[Dataset entries]
+-------+

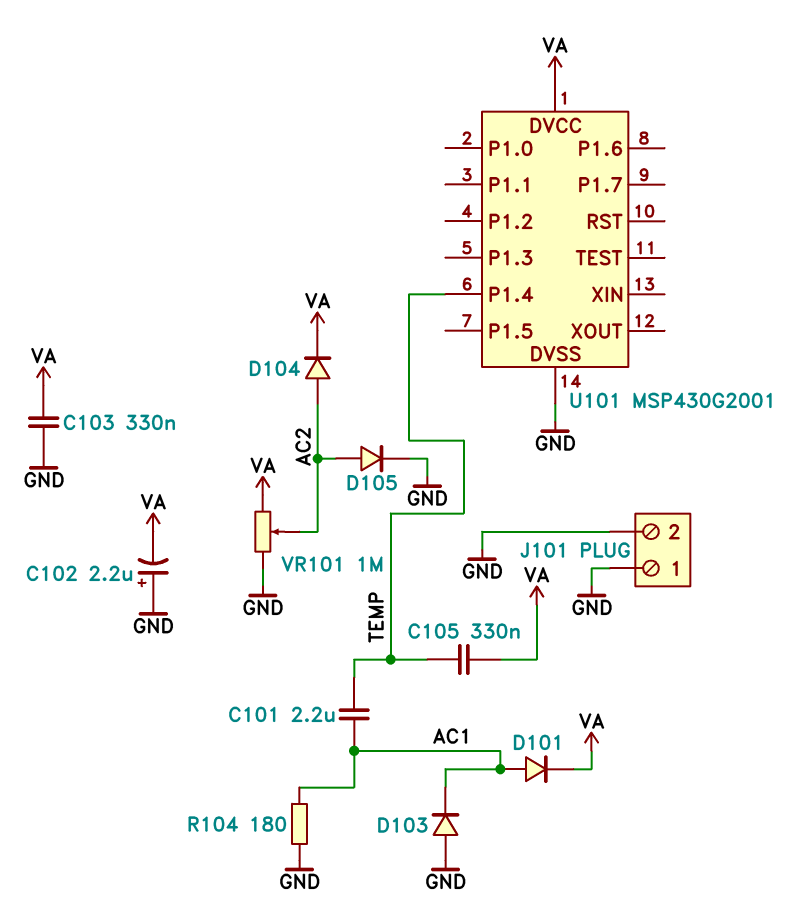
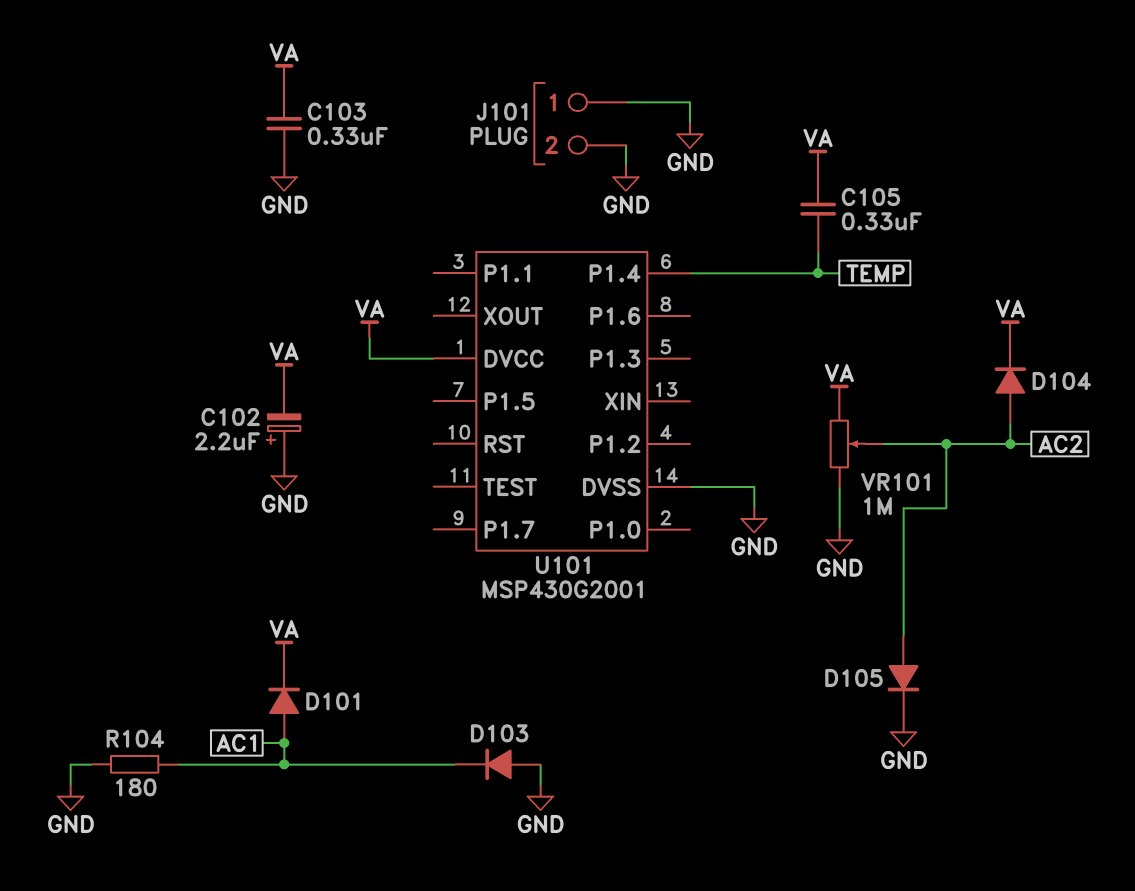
C101: 2.2uF (AC1, TEMP) -> none

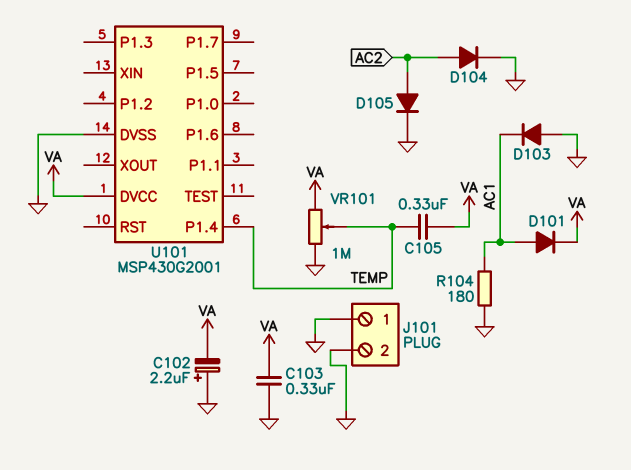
D104: diode (A AC2, K VA) -> diode (A AC2, K GND)
VR101: 1M (GND, VA, wiper AC2) -> 1M (GND, VA, wiper TEMP)

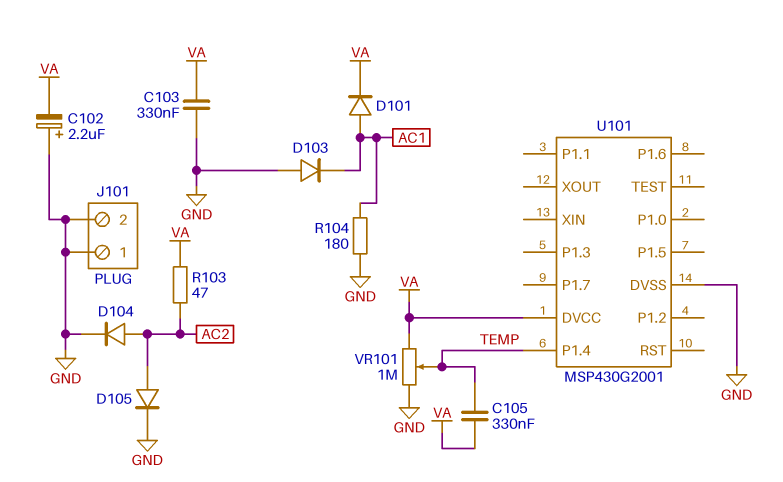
R103: none -> 47 (AC2, VA)

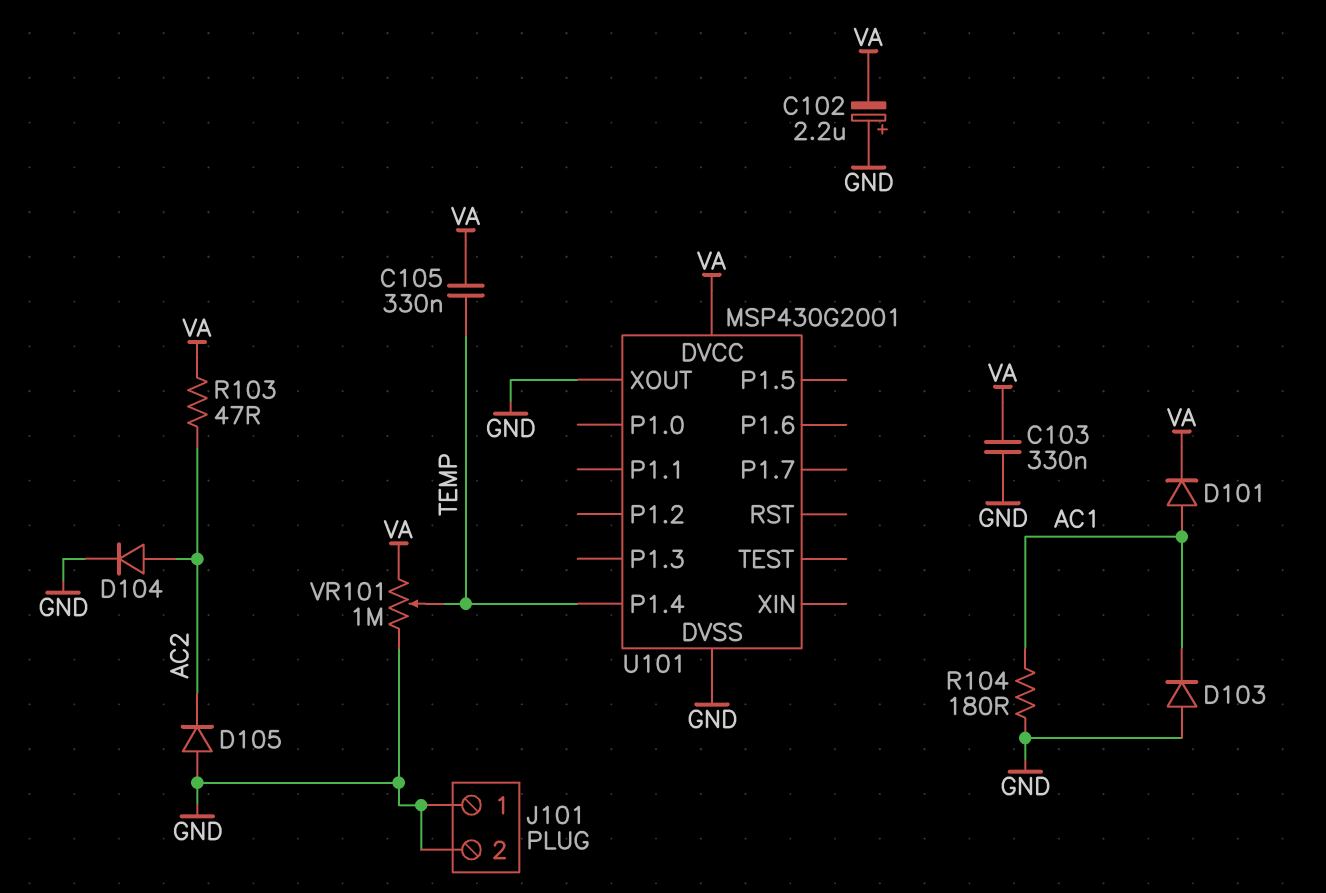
D105: diode (A AC2, K GND) -> diode (A GND, K AC2)
U101 pin XOUT: none -> GND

+-------+

= Problem =
Without including any pictures, return every line of the records exactly.

= Solved exercise =
C101: 2.2uF (AC1, TEMP) -> none

D104: diode (A AC2, K VA) -> diode (A AC2, K GND)
VR101: 1M (GND, VA, wiper AC2) -> 1M (GND, VA, wiper TEMP)

R103: none -> 47 (AC2, VA)

D105: diode (A AC2, K GND) -> diode (A GND, K AC2)
U101 pin XOUT: none -> GND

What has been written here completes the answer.